=== What you have to do ===
The whole listing, apart from its images, should be restated word for word.

=== Source data ===
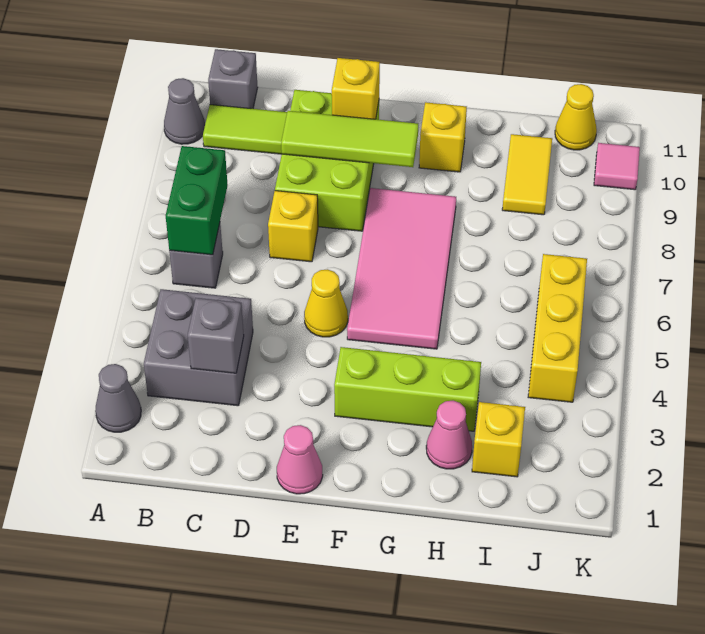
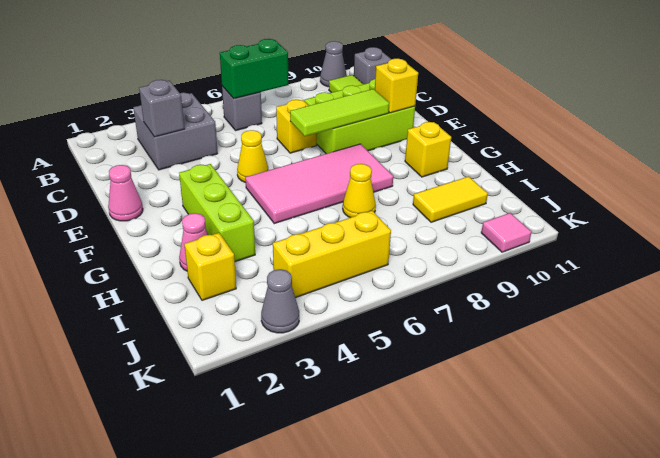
grey cone A2 level 1 -> grey cone K3 level 1
lime tile D9:F9 level 2 -> lime tile E7:E9 level 2
yellow cone J11 level 1 -> yellow cone H7 level 1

=== Solution to this exercise ===
grey cone A2 level 1 -> grey cone K3 level 1
lime tile D9:F9 level 2 -> lime tile E7:E9 level 2
yellow cone J11 level 1 -> yellow cone H7 level 1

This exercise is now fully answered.